→ Try it
Return the data verbatim, without pictures.

→ Source data
•••••

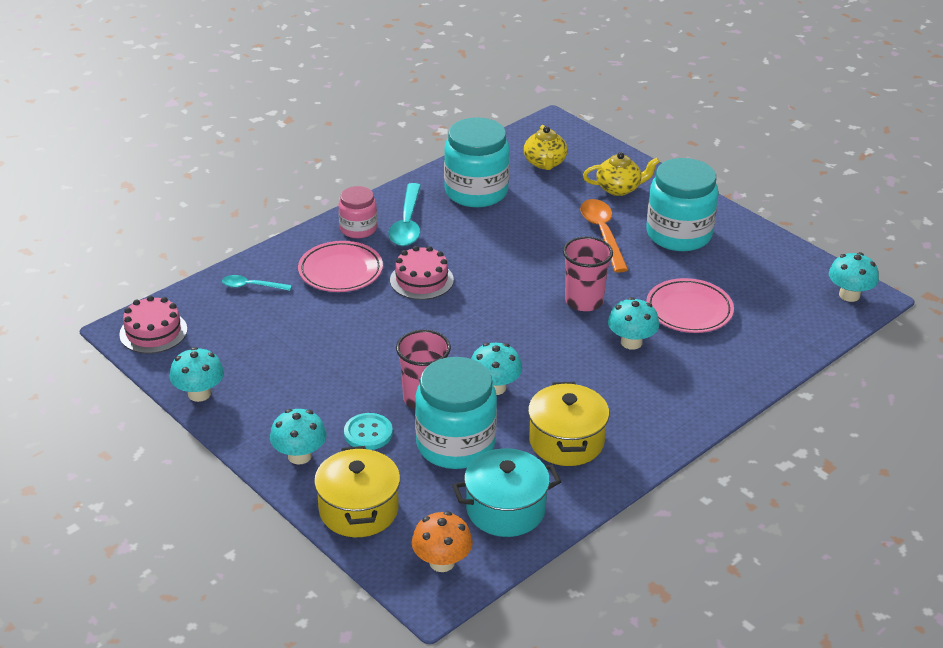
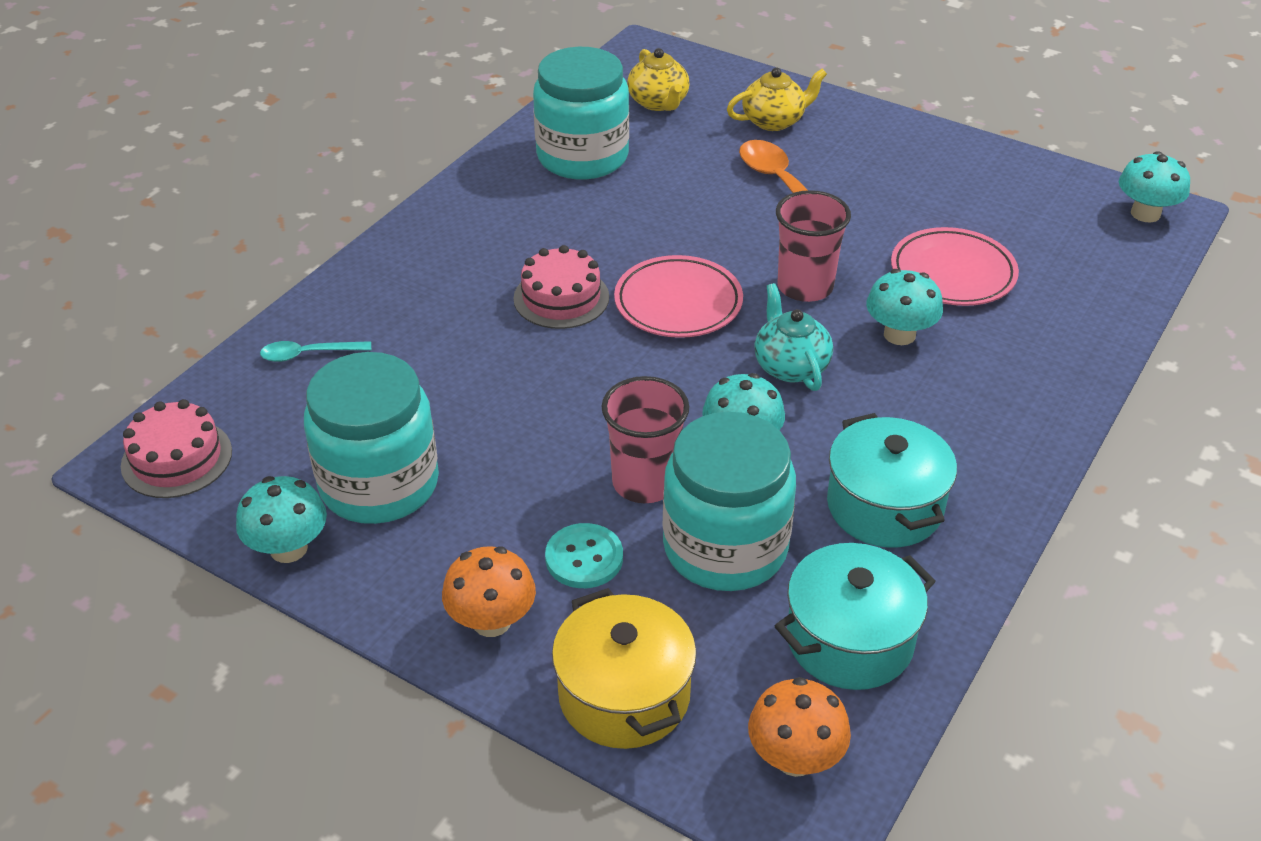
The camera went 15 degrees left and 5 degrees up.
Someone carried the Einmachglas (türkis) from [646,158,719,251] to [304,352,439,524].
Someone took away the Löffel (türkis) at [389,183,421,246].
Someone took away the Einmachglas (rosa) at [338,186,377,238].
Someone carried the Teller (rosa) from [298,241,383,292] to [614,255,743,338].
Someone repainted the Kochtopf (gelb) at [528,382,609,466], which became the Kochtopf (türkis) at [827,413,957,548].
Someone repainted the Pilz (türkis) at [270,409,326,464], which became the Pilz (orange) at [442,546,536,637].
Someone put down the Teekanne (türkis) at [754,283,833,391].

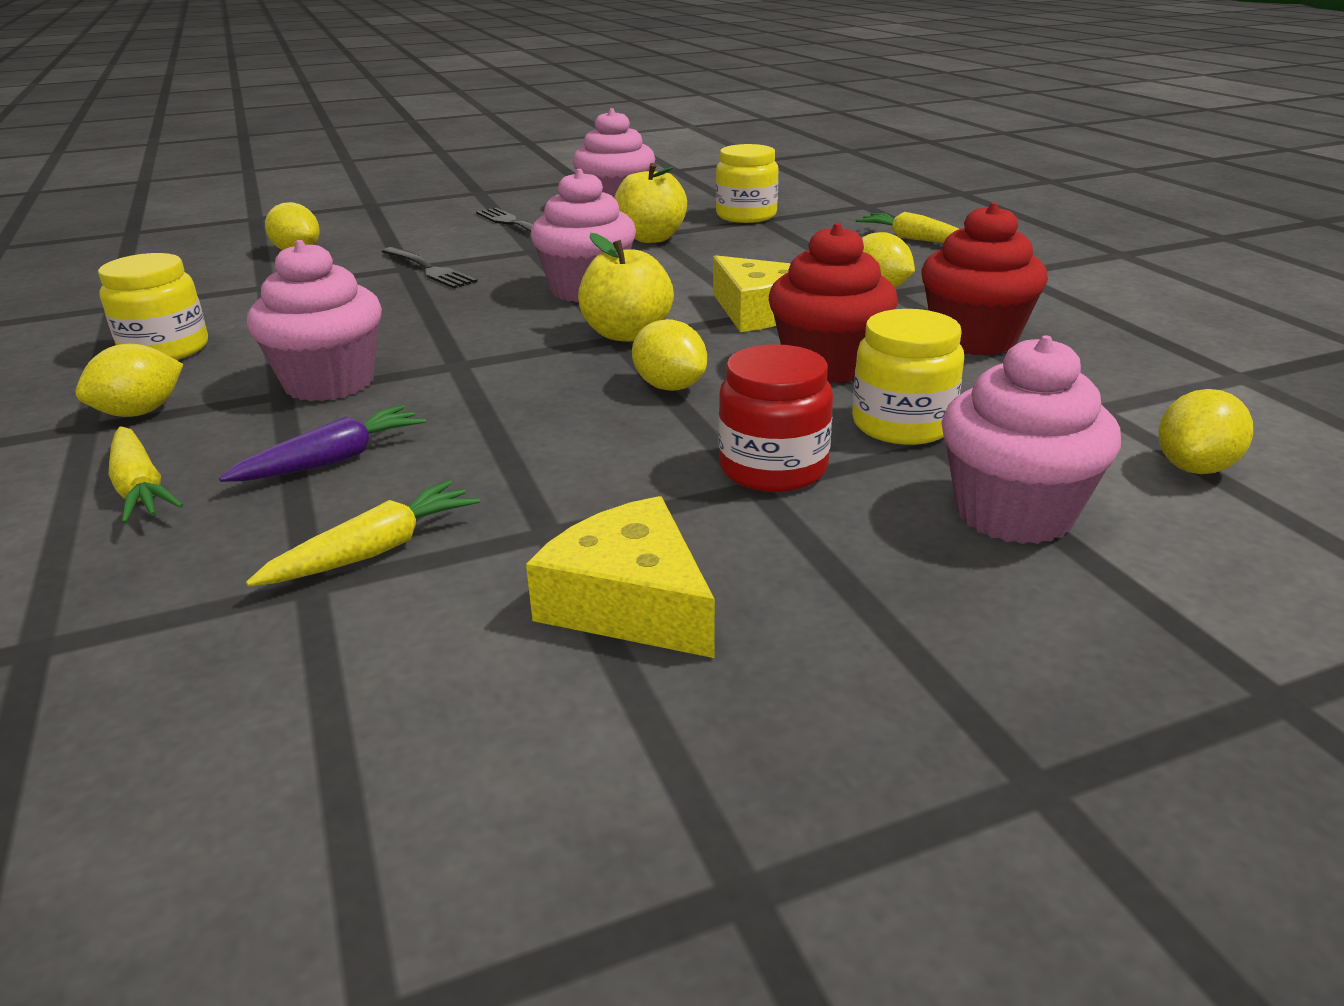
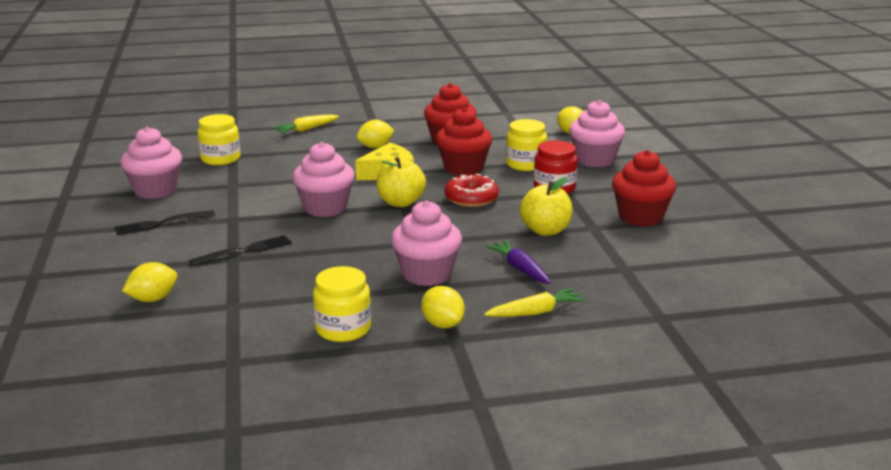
The camera went 80 degrees left and 5 degrees down.
Someone carried the Apfel (gelb) from [614,163,687,243] to [520,177,573,236].
Someone swapped the Zitrone (gelb) at [632,319,707,391] for the Donut (rot) at [444,174,499,207].
Someone took away the Karotte (gelb) at [246,480,480,586].
Someone swapped the Käse (gelb) at [526,496,715,658] for the Muffin (rot) at [612,150,676,227].

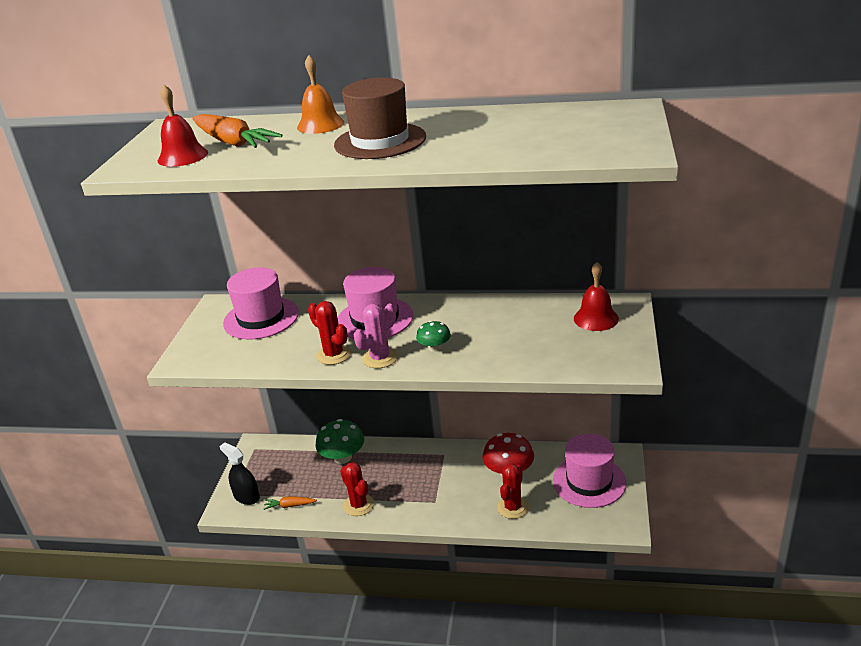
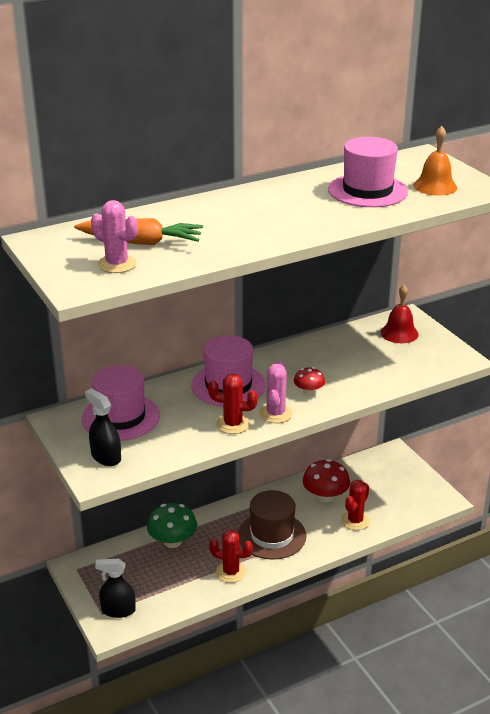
The camera went 40 degrees left and 0 degrees up.
Someone carried the Glocke (orange) from [297,55,344,134] to [414,126,457,196].
Someone carried the Hut (braun) from [334,77,426,159] to [238,490,306,560].
Someone swapped the Glocke (rot) at [158,85,208,167] for the Kaktus (rosa) at [91,200,138,273].
Someone repainted the Pilz (grün) at [416,321,451,352], which became the Pilz (rot) at [294,367,325,395].
Someone carried the Hut (rosa) from [553,434,627,508] to [328,137,408,207].
Someone rotated the Kaktus (rot) at [497,464,529,519] by 45 degrees clockwise.
Someone took away the Karotte (orange) at [264,496,317,510].
Someone put down the Sprühflasche (schwarz) at [85,388,121,466].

•••••

→ Solution for this exercise
The camera went 15 degrees left and 5 degrees up.
Someone carried the Einmachglas (türkis) from [646,158,719,251] to [304,352,439,524].
Someone took away the Löffel (türkis) at [389,183,421,246].
Someone took away the Einmachglas (rosa) at [338,186,377,238].
Someone carried the Teller (rosa) from [298,241,383,292] to [614,255,743,338].
Someone repainted the Kochtopf (gelb) at [528,382,609,466], which became the Kochtopf (türkis) at [827,413,957,548].
Someone repainted the Pilz (türkis) at [270,409,326,464], which became the Pilz (orange) at [442,546,536,637].
Someone put down the Teekanne (türkis) at [754,283,833,391].

The camera went 80 degrees left and 5 degrees down.
Someone carried the Apfel (gelb) from [614,163,687,243] to [520,177,573,236].
Someone swapped the Zitrone (gelb) at [632,319,707,391] for the Donut (rot) at [444,174,499,207].
Someone took away the Karotte (gelb) at [246,480,480,586].
Someone swapped the Käse (gelb) at [526,496,715,658] for the Muffin (rot) at [612,150,676,227].

The camera went 40 degrees left and 0 degrees up.
Someone carried the Glocke (orange) from [297,55,344,134] to [414,126,457,196].
Someone carried the Hut (braun) from [334,77,426,159] to [238,490,306,560].
Someone swapped the Glocke (rot) at [158,85,208,167] for the Kaktus (rosa) at [91,200,138,273].
Someone repainted the Pilz (grün) at [416,321,451,352], which became the Pilz (rot) at [294,367,325,395].
Someone carried the Hut (rosa) from [553,434,627,508] to [328,137,408,207].
Someone rotated the Kaktus (rot) at [497,464,529,519] by 45 degrees clockwise.
Someone took away the Karotte (orange) at [264,496,317,510].
Someone put down the Sprühflasche (schwarz) at [85,388,121,466].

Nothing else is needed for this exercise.